▶ [DEINE AUFGABE]
Gib alles von der Zeile mit „Question: Which point is farther to“ bis hinunter zur Zeile mit „You are a photographer“ Wort für Wort wieder, beide Zeilen eingeschlossen.

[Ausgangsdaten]

====

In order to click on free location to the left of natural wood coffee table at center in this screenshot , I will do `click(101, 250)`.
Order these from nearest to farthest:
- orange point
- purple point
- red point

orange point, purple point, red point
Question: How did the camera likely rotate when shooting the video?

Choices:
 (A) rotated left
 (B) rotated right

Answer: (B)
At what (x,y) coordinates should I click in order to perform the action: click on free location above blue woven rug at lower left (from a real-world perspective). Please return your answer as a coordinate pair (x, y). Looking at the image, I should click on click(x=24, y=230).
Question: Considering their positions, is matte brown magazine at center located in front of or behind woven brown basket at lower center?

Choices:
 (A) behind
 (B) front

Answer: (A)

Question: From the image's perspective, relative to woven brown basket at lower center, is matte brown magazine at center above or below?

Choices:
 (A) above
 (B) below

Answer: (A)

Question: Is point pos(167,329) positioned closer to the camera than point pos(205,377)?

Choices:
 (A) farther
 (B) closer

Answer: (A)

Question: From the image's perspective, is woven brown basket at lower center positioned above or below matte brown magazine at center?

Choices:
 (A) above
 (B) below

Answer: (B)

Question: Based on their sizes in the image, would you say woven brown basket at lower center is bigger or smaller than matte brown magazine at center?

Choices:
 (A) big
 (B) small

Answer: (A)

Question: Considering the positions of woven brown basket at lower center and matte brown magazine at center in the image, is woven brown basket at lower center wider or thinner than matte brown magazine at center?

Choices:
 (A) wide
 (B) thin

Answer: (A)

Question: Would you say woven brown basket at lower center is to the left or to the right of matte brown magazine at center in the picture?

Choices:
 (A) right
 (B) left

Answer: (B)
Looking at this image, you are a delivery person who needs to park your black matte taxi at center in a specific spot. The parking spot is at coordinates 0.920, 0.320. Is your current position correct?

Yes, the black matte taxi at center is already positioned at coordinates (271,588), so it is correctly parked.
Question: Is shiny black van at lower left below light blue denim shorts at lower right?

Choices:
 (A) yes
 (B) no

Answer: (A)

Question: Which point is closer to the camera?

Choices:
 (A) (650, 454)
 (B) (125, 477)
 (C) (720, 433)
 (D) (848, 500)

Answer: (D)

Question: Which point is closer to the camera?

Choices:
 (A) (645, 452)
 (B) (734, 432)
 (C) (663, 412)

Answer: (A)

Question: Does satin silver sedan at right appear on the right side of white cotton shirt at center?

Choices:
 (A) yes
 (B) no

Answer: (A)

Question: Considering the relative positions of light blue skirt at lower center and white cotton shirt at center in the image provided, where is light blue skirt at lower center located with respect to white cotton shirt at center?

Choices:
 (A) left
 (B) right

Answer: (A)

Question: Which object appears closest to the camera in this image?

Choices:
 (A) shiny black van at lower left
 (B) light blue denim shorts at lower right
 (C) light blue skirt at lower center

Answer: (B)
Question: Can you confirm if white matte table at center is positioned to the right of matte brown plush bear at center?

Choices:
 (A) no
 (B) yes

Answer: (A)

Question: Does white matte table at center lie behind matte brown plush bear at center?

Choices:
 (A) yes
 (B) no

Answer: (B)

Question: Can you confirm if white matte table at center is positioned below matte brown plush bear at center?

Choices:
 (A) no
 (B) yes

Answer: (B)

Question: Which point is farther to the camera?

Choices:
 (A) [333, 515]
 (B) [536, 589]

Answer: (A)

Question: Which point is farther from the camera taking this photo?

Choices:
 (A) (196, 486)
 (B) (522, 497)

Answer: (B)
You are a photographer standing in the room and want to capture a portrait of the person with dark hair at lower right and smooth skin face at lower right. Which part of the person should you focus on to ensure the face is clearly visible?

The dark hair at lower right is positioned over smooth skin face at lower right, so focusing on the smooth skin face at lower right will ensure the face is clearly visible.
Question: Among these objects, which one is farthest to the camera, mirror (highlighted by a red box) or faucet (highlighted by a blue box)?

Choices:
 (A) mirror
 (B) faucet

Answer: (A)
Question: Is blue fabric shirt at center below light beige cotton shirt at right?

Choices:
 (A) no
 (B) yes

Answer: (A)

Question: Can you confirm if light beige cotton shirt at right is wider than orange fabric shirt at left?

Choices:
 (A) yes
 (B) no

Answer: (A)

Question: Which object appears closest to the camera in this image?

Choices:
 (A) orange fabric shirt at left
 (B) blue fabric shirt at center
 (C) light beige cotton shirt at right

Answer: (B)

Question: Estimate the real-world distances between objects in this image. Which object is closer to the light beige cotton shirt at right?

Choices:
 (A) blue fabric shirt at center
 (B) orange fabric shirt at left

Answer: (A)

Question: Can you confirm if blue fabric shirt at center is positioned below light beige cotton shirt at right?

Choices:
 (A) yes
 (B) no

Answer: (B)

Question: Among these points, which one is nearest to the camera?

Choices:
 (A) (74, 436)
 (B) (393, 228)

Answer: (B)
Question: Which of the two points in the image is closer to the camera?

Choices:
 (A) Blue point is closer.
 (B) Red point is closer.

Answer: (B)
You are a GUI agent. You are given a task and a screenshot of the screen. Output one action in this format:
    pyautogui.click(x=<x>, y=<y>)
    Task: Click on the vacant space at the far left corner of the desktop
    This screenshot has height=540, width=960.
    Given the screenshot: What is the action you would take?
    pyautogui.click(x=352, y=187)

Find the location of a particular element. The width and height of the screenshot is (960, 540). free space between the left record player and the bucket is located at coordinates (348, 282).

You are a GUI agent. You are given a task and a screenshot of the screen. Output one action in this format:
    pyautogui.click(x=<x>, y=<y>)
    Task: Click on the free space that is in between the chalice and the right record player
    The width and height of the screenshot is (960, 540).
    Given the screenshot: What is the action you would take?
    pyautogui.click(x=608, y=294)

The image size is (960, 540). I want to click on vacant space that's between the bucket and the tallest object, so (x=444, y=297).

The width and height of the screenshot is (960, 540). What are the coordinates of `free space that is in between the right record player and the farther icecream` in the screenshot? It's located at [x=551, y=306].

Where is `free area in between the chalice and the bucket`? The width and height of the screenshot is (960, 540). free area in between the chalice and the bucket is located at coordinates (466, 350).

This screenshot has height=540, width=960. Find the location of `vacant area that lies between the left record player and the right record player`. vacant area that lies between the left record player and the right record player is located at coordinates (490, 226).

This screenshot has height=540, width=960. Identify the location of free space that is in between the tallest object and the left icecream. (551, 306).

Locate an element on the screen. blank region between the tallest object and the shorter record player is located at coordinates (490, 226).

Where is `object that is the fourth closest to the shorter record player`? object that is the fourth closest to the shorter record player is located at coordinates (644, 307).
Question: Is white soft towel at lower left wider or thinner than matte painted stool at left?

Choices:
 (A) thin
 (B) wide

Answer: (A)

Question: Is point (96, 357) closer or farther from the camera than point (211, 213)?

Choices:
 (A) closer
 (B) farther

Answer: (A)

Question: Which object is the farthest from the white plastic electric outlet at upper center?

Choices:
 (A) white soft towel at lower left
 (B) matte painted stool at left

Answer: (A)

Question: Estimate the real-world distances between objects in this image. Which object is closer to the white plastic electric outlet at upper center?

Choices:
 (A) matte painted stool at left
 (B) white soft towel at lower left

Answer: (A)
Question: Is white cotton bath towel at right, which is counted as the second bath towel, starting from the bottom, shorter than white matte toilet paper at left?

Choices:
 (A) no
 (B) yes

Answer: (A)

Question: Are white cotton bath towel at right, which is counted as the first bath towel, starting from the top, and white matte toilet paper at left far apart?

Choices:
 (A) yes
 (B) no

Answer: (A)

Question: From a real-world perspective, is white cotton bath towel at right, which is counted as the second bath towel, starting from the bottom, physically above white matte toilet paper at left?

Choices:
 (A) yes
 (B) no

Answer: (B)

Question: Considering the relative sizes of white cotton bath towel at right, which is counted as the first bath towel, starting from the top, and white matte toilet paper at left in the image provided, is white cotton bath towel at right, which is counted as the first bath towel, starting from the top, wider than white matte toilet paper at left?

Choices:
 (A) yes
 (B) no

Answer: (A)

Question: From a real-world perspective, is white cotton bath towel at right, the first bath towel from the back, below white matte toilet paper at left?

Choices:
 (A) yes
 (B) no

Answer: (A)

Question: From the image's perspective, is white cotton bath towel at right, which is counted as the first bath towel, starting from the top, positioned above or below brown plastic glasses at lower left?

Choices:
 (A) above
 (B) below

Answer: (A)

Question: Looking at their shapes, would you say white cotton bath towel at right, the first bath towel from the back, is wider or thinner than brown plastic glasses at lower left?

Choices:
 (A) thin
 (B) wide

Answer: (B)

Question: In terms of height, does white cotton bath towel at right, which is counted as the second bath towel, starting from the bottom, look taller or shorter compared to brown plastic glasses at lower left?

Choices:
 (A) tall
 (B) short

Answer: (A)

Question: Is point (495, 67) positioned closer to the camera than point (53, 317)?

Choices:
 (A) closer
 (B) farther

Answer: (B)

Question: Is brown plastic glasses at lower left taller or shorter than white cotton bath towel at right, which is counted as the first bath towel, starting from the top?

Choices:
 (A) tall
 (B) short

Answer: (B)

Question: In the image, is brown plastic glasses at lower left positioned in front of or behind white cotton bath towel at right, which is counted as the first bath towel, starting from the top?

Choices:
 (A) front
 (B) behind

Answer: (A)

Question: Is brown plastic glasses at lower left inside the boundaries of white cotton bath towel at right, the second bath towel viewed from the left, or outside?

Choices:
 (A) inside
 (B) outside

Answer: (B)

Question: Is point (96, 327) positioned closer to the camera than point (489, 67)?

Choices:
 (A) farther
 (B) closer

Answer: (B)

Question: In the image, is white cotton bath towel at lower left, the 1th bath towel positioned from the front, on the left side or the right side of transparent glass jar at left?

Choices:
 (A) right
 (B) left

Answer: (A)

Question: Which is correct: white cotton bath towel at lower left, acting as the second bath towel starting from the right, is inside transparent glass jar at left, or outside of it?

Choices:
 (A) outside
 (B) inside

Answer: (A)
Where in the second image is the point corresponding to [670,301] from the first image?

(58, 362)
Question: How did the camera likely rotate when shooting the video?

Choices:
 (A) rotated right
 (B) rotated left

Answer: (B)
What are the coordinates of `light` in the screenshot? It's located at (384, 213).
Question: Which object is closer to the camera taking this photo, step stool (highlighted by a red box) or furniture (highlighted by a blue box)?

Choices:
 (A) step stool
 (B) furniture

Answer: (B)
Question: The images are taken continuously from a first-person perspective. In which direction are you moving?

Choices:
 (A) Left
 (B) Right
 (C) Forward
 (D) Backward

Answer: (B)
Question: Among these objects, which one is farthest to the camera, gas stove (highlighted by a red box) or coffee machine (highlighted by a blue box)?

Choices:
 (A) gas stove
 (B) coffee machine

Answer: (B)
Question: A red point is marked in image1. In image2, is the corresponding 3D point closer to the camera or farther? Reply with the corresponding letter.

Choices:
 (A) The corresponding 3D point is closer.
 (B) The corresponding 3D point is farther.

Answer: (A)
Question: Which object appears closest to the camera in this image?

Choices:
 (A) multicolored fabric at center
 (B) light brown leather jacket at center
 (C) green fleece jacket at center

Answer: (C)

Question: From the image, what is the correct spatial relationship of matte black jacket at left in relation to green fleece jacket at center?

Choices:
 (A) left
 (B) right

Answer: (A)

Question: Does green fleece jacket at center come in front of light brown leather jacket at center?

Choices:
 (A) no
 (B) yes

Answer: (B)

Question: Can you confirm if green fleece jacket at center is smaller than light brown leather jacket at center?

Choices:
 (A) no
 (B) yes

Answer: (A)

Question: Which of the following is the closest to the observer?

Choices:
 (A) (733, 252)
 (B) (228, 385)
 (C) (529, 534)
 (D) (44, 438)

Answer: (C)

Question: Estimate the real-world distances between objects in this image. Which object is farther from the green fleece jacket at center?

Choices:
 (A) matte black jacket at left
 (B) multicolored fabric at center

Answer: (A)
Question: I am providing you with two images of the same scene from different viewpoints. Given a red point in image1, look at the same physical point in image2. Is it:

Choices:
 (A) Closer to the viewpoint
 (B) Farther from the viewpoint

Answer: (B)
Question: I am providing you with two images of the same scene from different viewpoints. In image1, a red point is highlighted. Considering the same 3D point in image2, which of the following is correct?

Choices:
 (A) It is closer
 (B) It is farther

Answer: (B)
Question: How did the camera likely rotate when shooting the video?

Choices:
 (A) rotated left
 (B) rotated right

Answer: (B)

====

▶ [LÖSUNG SIEHE UNTEN]
Question: Which point is farther to the camera?

Choices:
 (A) [333, 515]
 (B) [536, 589]

Answer: (A)

Question: Which point is farther from the camera taking this photo?

Choices:
 (A) (196, 486)
 (B) (522, 497)

Answer: (B)
You are a photographer standing in the room and want to capture a portrait of the person with dark hair at lower right and smooth skin face at lower right. Which part of the person should you focus on to ensure the face is clearly visible?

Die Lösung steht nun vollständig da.